▸ **Task input**
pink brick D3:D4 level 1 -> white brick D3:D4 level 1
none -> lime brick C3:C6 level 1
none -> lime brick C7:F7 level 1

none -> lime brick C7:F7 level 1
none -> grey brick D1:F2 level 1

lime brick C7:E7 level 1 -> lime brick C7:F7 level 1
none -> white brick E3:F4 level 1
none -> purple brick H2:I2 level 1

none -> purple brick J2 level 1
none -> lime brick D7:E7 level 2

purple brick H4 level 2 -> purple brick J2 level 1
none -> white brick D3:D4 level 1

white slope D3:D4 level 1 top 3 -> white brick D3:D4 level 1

* * *

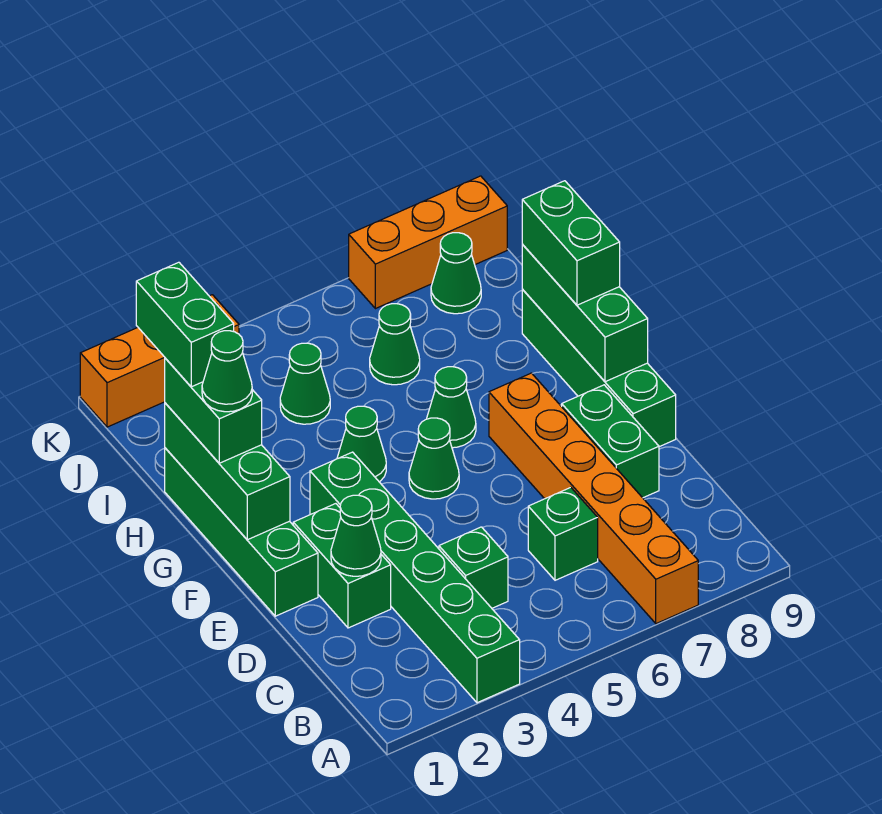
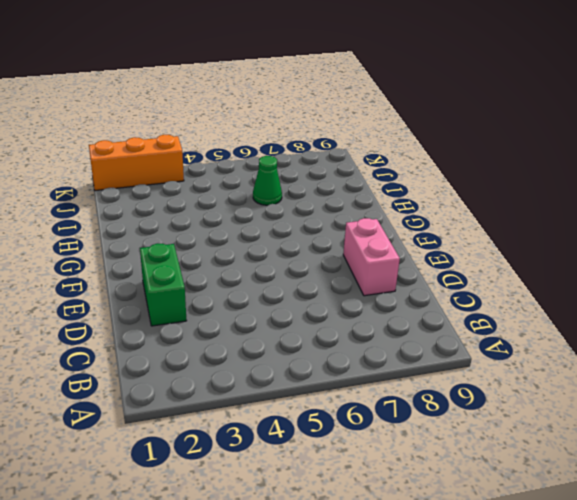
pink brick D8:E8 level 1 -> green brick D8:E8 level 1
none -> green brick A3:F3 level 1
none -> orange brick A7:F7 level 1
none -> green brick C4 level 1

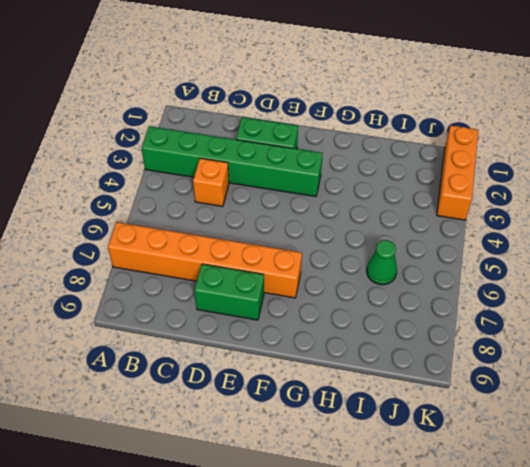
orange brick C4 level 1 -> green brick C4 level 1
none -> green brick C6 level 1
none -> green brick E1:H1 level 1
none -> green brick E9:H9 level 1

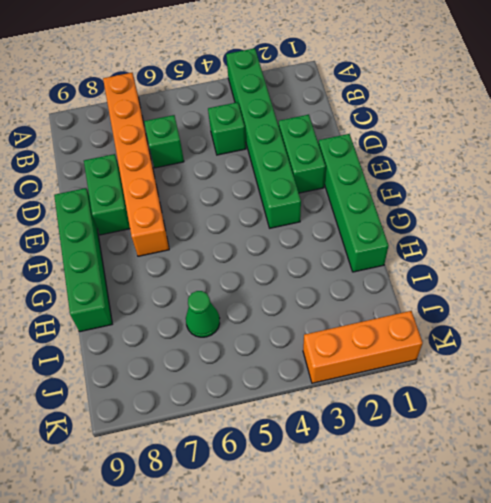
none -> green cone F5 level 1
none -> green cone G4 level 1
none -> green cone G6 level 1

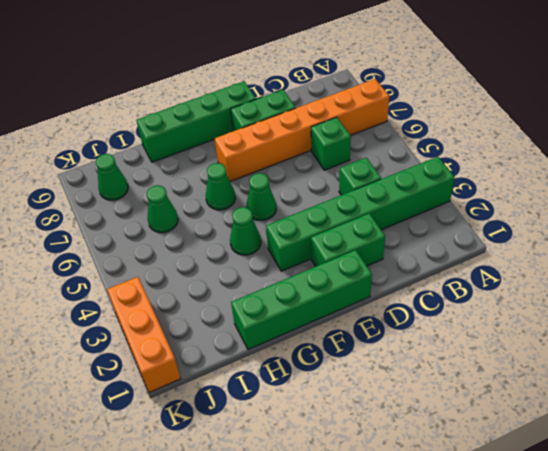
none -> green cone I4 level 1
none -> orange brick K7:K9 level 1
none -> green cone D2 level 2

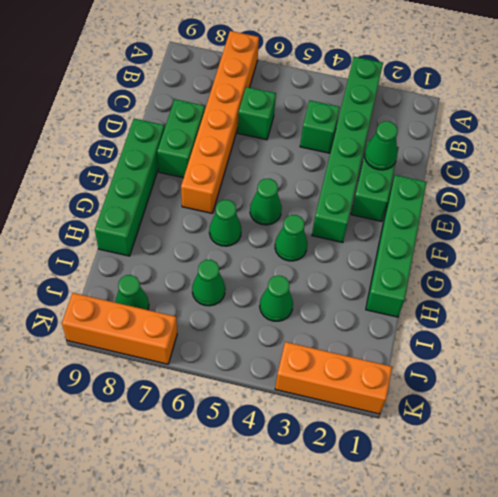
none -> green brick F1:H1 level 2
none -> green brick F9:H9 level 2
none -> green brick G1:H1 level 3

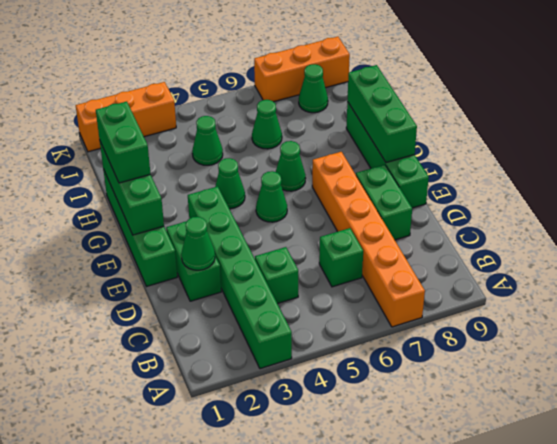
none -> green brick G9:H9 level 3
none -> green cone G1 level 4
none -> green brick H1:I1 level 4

--

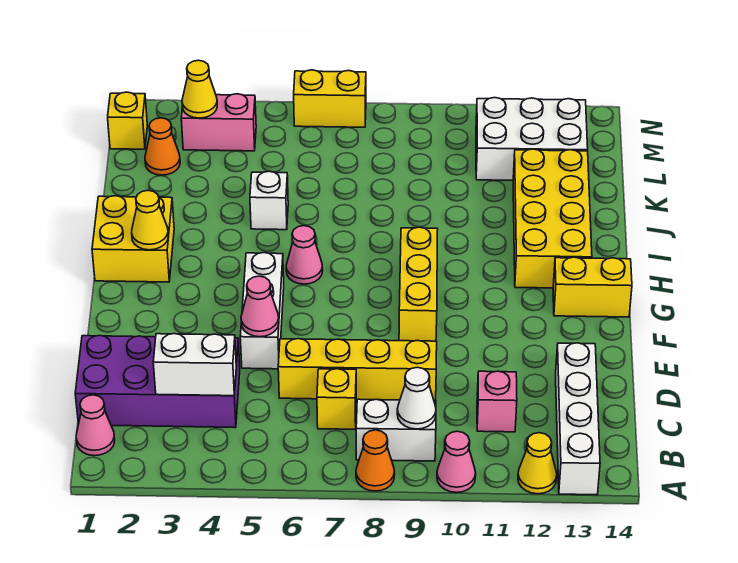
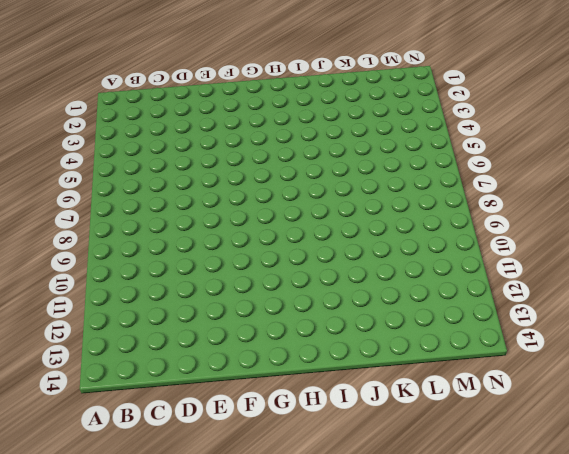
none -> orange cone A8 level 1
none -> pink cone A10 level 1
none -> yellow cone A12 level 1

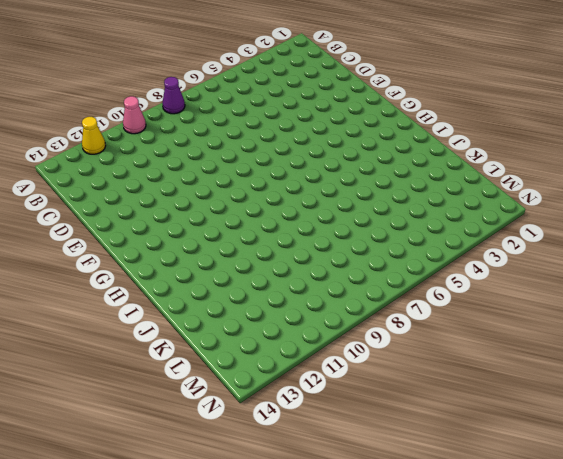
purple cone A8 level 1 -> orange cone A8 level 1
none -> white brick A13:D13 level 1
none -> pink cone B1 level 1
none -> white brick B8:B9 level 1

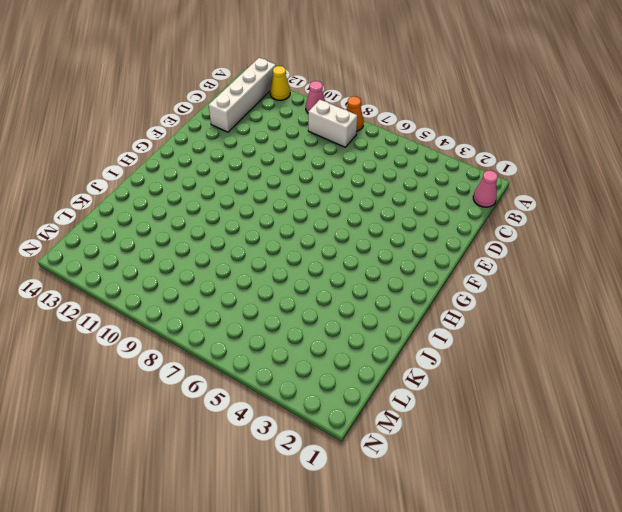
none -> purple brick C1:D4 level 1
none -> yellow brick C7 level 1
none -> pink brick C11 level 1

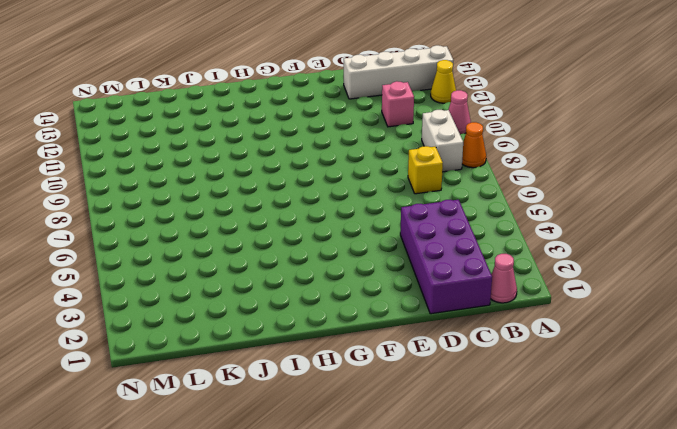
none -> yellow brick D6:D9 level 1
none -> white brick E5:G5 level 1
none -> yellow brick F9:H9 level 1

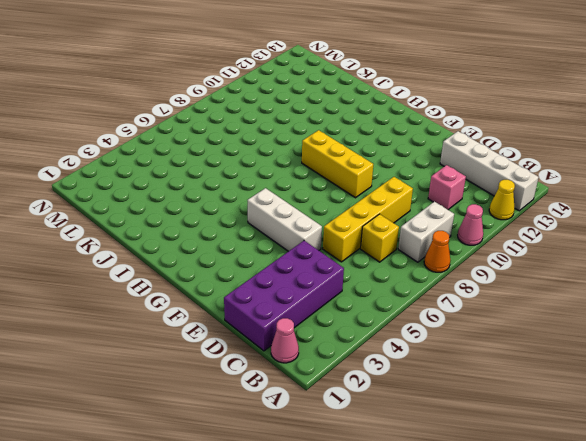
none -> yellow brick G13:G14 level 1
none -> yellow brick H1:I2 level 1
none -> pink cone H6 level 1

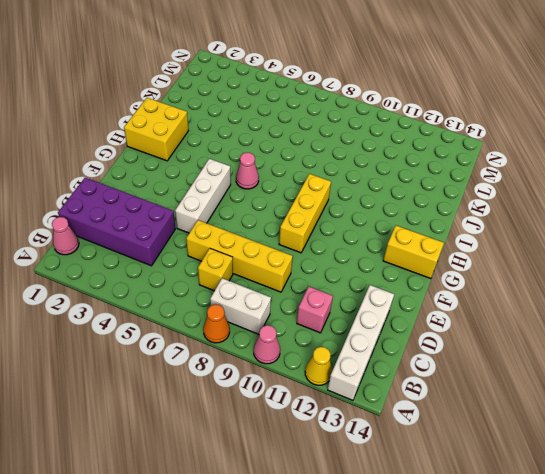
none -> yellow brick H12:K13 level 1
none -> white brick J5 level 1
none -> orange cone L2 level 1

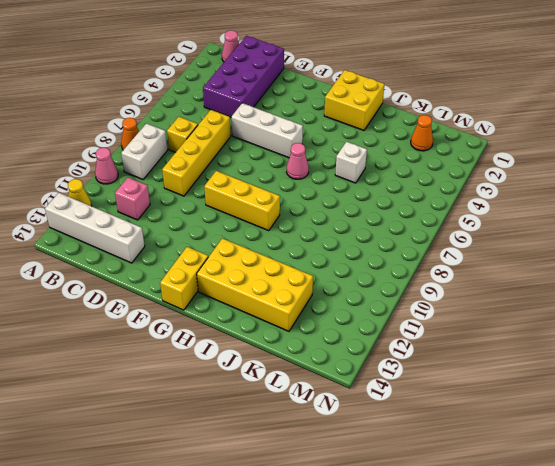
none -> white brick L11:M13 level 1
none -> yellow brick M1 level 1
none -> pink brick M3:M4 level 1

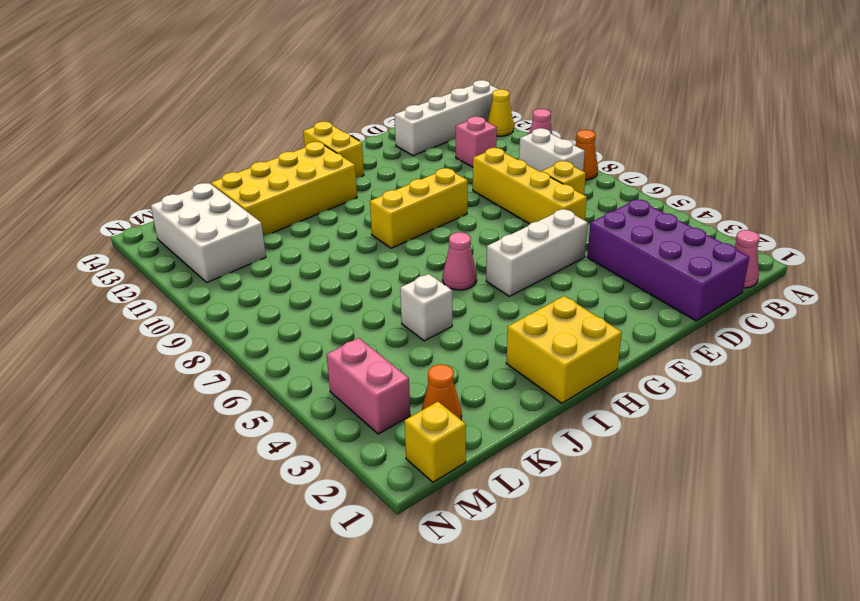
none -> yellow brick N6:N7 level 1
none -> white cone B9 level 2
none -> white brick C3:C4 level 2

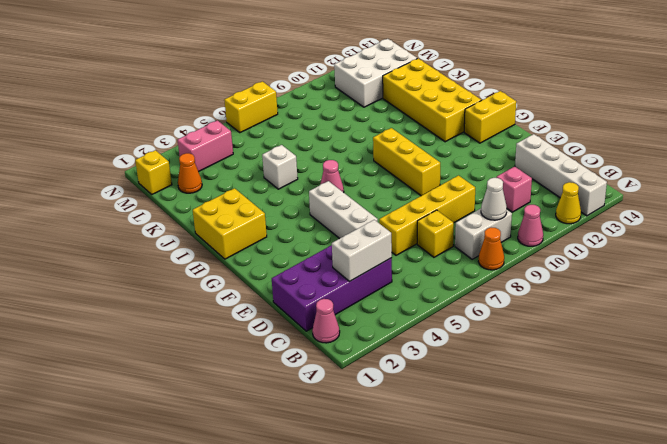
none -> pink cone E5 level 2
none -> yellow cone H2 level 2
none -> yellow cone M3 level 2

▸ **Required work**
What's needed is an exact copy of the lines above from the one with "none -> yellow brick M1 level 1" through the one with "none -> yellow cone M3 level 2", both included; the pictures stay out.

▸ **Solution below**
none -> yellow brick M1 level 1
none -> pink brick M3:M4 level 1

none -> yellow brick N6:N7 level 1
none -> white cone B9 level 2
none -> white brick C3:C4 level 2

none -> pink cone E5 level 2
none -> yellow cone H2 level 2
none -> yellow cone M3 level 2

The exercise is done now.